Exercise aim –
Only the number is needed: how many lines of the records include "FILT"?

Supplied information –

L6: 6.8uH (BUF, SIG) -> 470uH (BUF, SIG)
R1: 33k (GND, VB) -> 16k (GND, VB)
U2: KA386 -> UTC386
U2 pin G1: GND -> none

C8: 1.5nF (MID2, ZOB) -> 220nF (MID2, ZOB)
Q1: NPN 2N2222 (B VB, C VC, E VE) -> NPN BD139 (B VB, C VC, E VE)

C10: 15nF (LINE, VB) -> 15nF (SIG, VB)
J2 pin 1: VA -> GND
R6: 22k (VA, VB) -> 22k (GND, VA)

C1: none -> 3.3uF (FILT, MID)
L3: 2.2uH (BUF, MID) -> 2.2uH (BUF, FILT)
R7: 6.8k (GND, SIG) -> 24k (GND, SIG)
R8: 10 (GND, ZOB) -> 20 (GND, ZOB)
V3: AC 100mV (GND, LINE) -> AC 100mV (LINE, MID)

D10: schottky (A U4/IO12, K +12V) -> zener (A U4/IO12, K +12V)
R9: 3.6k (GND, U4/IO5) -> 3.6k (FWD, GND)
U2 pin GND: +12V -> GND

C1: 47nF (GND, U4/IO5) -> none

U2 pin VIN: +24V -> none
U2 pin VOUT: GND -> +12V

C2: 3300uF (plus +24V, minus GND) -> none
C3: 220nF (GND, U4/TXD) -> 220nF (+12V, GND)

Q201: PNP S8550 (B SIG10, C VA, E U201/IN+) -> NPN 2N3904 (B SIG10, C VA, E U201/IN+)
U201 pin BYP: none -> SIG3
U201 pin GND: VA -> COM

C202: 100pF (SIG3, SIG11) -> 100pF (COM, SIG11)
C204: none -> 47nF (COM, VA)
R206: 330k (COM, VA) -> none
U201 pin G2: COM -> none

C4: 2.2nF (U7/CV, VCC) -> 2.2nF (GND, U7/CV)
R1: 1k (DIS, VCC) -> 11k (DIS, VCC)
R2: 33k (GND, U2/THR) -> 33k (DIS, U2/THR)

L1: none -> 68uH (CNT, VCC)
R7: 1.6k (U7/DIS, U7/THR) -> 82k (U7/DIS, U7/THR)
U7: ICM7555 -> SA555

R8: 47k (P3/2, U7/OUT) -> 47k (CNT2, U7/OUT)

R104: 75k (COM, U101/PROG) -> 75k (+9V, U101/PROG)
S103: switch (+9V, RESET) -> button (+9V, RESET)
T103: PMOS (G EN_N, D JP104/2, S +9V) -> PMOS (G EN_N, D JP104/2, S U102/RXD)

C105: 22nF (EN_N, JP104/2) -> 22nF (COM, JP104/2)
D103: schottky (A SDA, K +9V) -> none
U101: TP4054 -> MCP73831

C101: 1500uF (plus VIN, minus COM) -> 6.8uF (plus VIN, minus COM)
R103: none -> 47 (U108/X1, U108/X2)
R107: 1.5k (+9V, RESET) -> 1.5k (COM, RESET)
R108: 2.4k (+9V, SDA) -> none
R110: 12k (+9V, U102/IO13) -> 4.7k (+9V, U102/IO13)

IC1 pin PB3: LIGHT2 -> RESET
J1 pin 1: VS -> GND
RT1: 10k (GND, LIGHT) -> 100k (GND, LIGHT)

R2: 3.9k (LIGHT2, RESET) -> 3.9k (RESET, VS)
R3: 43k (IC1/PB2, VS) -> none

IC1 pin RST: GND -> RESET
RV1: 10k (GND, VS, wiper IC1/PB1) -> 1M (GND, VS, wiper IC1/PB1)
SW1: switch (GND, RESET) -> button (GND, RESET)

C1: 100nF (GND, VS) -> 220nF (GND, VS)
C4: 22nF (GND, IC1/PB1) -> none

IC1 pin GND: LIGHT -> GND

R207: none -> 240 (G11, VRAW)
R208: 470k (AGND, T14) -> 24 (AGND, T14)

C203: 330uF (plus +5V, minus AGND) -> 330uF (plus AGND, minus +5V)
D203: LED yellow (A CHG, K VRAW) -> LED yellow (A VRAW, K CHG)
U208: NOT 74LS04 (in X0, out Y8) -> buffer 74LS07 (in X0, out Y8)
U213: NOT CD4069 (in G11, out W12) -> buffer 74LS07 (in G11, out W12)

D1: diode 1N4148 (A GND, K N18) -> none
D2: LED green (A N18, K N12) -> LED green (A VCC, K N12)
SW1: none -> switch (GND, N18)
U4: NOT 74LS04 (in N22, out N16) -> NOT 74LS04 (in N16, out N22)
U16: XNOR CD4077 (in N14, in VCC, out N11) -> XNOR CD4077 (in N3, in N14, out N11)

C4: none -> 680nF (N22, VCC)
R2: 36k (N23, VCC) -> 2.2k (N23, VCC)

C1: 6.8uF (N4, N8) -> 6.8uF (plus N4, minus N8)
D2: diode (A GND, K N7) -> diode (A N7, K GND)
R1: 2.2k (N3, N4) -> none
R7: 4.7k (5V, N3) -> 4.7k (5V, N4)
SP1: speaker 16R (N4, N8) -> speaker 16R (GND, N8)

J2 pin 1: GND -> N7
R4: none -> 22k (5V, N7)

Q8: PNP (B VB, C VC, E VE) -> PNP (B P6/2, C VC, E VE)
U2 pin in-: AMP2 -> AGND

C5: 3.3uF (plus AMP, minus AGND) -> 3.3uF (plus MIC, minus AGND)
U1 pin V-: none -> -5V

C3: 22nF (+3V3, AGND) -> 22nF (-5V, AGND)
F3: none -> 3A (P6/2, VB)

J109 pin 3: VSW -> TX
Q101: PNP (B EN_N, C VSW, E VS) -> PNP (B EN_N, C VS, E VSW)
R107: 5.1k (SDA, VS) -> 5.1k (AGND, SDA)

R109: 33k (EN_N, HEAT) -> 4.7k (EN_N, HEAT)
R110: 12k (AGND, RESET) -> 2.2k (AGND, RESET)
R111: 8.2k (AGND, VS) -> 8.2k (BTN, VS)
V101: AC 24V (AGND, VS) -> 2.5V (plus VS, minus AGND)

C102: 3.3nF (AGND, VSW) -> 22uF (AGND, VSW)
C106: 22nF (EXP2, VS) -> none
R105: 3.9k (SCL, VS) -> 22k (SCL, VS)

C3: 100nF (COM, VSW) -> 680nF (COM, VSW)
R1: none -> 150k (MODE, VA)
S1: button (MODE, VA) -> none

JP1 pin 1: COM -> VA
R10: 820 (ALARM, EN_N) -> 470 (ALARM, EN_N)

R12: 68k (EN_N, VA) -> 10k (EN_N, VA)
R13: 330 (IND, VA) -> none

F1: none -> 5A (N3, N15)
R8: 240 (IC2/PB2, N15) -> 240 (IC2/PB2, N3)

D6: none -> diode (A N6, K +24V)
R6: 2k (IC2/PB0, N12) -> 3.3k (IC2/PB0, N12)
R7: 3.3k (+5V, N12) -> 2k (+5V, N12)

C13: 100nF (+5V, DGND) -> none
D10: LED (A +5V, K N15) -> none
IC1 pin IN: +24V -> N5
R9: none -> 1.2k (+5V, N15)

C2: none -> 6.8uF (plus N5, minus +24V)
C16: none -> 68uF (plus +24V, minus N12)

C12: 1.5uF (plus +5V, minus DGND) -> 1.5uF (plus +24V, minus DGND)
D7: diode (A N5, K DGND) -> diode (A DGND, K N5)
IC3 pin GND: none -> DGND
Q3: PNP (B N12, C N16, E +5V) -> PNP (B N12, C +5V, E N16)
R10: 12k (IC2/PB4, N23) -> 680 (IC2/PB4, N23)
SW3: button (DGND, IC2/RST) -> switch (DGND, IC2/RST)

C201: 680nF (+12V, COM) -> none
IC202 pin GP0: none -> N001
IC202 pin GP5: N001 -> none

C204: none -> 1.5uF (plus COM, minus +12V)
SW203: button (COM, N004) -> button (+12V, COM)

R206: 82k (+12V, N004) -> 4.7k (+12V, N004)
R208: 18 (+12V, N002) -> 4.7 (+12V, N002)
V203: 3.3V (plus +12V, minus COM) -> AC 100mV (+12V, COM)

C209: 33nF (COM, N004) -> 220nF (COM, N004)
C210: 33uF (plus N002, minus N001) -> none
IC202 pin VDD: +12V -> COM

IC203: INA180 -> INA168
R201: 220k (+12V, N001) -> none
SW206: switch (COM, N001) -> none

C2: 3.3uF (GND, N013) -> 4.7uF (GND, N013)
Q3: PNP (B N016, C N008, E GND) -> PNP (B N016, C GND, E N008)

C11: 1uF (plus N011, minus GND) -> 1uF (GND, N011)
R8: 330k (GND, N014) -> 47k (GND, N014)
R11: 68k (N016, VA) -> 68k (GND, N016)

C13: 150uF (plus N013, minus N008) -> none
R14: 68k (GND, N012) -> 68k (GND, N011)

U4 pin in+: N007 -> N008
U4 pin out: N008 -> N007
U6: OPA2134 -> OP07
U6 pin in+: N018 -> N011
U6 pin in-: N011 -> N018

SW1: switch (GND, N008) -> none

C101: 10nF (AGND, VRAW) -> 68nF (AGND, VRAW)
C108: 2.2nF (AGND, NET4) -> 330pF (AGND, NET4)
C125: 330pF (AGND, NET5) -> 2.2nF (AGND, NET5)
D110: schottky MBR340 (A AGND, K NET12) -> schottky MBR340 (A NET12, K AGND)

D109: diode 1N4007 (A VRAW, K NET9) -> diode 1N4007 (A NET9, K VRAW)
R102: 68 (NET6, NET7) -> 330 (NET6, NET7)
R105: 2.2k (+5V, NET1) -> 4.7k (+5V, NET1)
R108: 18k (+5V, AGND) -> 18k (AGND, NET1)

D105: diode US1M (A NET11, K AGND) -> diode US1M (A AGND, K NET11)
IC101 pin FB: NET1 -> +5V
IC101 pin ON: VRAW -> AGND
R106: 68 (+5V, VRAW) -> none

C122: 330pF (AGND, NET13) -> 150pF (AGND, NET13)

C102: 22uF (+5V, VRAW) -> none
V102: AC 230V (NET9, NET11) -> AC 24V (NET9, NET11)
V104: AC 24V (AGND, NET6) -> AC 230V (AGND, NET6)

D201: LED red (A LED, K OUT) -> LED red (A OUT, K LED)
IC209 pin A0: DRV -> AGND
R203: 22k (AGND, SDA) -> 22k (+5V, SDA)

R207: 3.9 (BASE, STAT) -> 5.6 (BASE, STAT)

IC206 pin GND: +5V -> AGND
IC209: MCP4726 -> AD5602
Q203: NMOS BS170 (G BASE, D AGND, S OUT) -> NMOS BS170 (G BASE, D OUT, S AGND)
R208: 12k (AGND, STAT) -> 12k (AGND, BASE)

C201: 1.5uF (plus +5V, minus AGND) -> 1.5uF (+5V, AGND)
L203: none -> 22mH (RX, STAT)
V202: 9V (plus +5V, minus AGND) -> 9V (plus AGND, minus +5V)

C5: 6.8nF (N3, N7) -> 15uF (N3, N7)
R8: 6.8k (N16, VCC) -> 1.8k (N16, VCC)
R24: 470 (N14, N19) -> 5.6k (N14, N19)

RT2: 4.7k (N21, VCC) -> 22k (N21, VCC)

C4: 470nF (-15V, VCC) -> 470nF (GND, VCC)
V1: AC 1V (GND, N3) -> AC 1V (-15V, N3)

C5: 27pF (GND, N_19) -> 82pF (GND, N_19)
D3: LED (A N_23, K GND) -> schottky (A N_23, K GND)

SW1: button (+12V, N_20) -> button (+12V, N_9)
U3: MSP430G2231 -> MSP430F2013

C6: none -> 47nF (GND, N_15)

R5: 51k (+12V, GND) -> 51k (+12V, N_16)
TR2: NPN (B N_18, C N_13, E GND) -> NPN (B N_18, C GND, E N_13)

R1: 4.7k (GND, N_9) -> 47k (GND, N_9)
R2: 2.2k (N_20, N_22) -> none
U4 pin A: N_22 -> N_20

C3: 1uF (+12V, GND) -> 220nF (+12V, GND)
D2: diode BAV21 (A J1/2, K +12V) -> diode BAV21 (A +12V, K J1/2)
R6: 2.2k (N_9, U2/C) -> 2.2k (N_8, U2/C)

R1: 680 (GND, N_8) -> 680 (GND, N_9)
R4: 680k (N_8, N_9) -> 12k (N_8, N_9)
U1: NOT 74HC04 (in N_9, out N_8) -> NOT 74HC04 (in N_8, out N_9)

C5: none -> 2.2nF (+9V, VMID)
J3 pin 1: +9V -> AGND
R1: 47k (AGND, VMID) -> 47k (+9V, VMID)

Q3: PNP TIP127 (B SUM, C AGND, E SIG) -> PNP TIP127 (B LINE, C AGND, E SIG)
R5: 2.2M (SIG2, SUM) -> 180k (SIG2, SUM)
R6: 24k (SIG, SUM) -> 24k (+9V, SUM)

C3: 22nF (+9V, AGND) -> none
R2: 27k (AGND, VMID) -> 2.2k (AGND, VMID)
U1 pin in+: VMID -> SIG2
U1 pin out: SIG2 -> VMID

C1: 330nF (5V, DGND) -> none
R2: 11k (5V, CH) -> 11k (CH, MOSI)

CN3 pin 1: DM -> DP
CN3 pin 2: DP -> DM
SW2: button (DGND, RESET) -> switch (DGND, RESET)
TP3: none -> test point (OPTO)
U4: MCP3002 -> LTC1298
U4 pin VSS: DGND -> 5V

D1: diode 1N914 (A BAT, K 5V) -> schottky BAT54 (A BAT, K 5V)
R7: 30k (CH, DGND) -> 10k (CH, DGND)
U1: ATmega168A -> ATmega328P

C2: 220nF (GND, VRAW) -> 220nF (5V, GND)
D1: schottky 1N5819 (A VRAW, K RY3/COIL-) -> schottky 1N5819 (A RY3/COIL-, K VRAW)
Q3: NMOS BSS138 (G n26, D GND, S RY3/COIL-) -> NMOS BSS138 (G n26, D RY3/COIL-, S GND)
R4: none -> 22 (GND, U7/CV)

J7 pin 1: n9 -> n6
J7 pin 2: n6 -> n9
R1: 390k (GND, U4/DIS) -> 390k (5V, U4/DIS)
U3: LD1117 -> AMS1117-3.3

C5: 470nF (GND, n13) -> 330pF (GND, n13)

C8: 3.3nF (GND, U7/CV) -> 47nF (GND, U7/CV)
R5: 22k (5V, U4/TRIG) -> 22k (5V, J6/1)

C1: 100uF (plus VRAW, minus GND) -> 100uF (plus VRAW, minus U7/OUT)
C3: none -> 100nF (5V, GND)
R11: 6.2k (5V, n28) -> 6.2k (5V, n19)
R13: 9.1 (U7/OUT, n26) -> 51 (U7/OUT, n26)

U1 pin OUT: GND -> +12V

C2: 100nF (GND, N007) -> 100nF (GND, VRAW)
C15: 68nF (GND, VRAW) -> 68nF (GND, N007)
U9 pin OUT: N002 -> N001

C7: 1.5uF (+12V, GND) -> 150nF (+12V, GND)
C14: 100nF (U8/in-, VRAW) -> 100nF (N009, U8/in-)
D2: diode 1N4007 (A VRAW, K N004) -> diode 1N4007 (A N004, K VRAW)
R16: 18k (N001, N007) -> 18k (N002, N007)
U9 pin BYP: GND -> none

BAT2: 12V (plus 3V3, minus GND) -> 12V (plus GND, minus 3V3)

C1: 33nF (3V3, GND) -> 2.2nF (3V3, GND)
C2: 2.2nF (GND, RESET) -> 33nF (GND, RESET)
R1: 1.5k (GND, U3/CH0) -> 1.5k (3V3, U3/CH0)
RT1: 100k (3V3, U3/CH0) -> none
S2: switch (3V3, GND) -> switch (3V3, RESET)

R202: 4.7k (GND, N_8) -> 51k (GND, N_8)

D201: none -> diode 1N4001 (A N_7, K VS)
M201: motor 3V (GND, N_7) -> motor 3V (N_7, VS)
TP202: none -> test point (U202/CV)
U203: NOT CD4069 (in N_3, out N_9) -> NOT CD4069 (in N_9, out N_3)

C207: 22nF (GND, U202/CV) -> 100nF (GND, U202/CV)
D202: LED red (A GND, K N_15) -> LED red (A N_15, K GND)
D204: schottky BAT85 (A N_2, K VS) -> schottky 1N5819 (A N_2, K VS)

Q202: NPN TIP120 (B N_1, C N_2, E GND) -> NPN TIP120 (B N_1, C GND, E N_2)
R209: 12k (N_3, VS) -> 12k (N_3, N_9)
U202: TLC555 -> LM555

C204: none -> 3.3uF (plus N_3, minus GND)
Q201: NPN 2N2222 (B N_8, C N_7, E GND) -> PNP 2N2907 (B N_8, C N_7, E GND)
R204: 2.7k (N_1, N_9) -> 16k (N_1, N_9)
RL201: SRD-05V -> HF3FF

Written response –
2